[Object tracking records]
*** Block opens ***
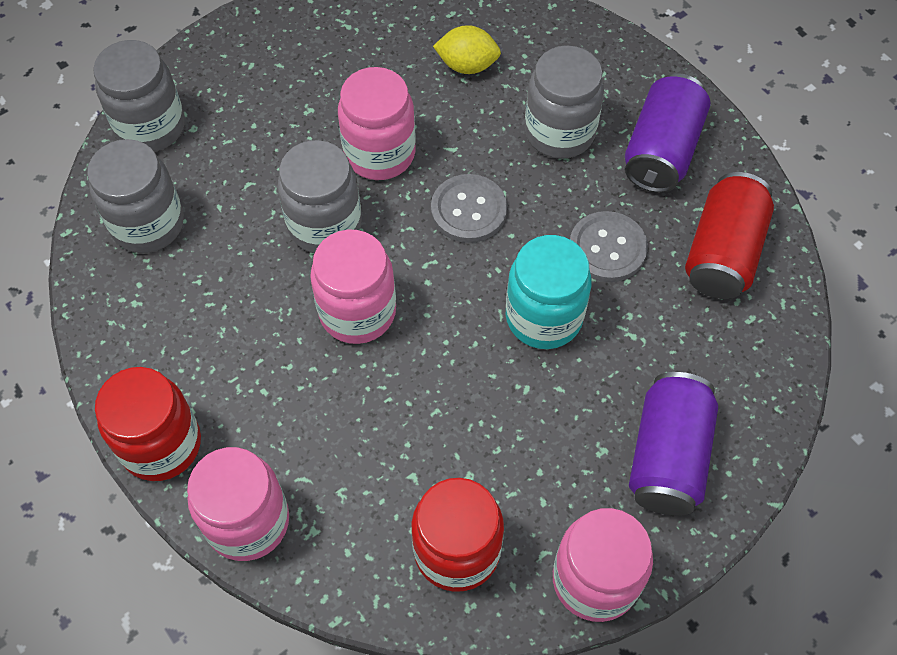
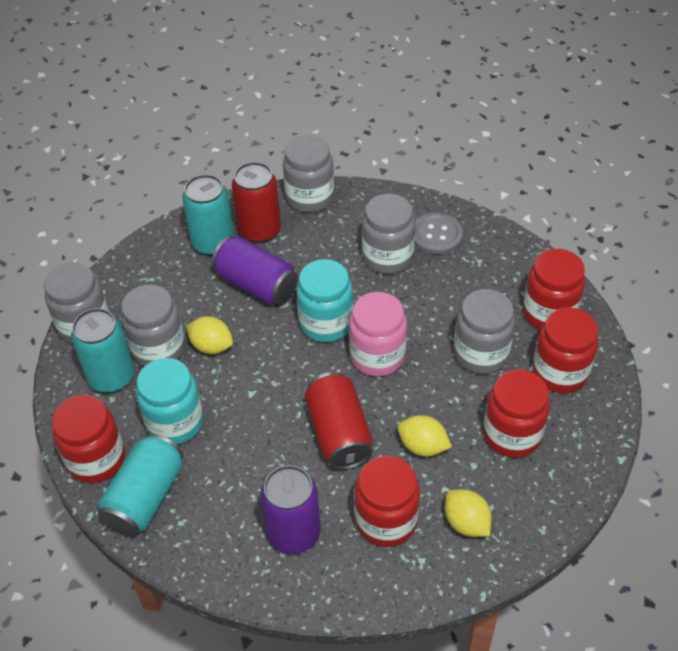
grey button: 2 -> 1
grey jar: 4 -> 5
pink jar: 4 -> 1
red can: 1 -> 2
red jar: 2 -> 5
turquoise can: 0 -> 3
turquoise jar: 1 -> 2
yellow lemon: 1 -> 3

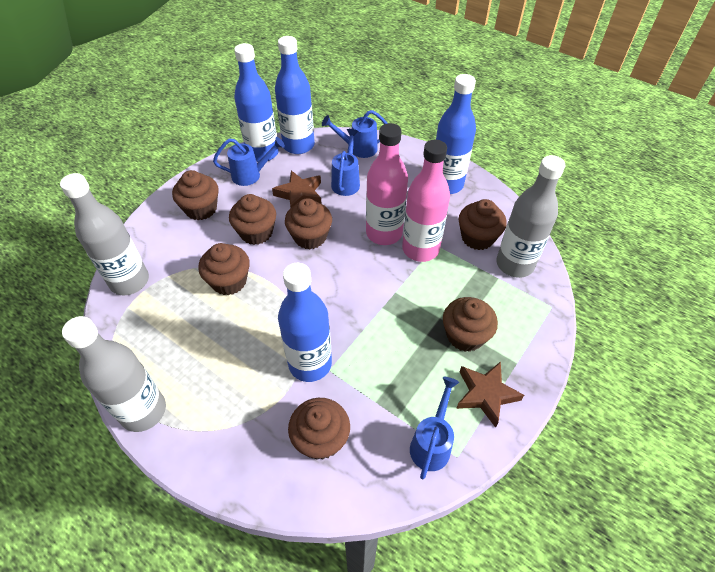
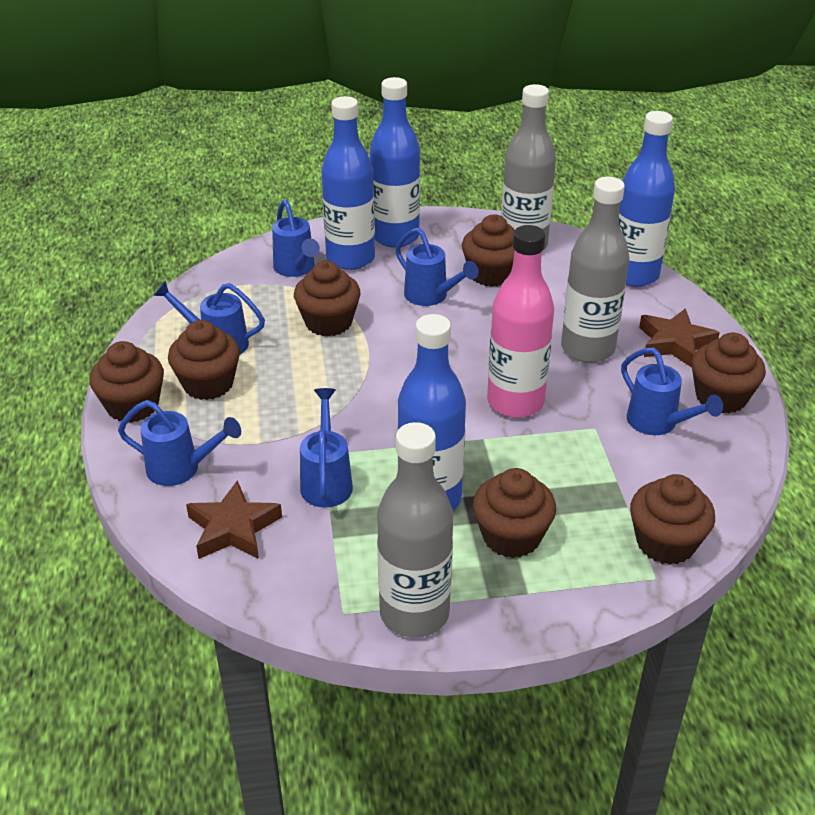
blue watering can: 4 -> 6
pink bottle: 2 -> 1

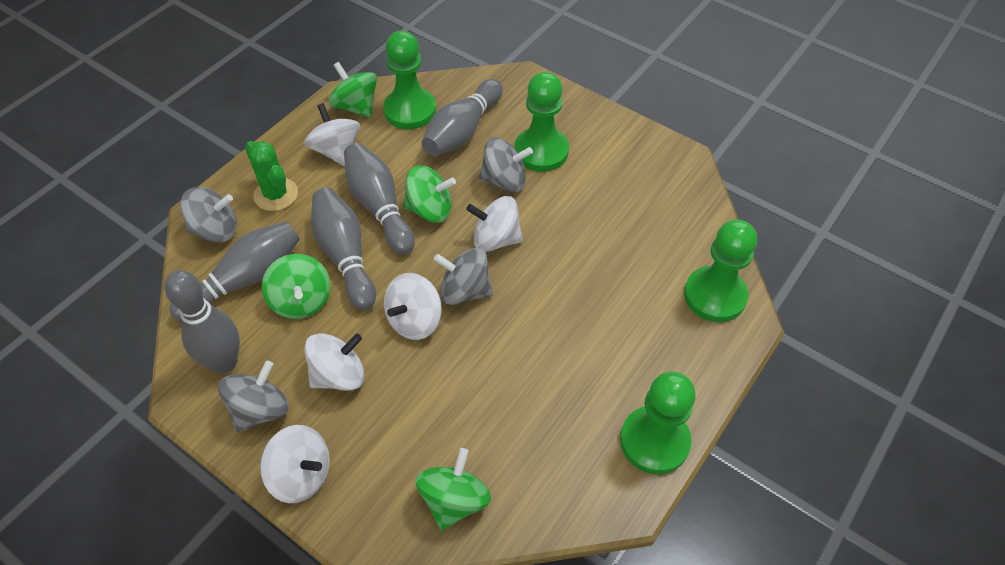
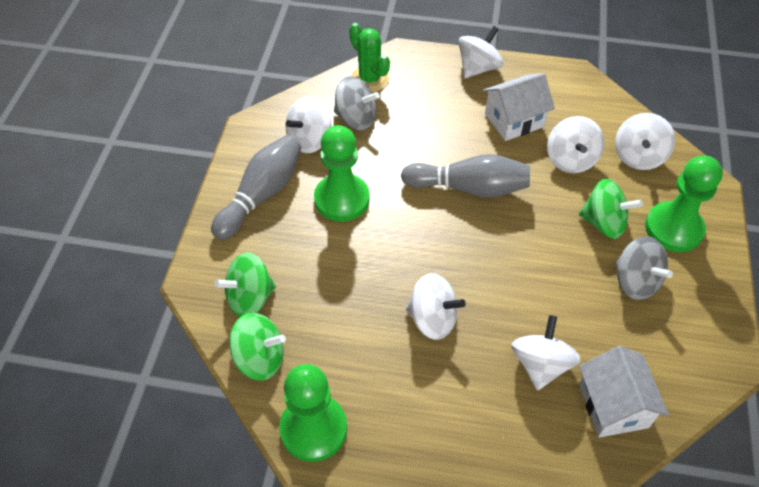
green pawn: 4 -> 3
green spinning top: 4 -> 3
grey bowling pin: 5 -> 2
grey spinning top: 4 -> 2
white house: 0 -> 2
white spinning top: 5 -> 6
*** Block closes ***
> [EXERCISE REQUIREMENTS] Write out exactly the lines from the one containing "green pawn: 4 -> 3" through the end of the data, both included. Add nothing else.

> [OUTPUT OF THE EXERCISE]
green pawn: 4 -> 3
green spinning top: 4 -> 3
grey bowling pin: 5 -> 2
grey spinning top: 4 -> 2
white house: 0 -> 2
white spinning top: 5 -> 6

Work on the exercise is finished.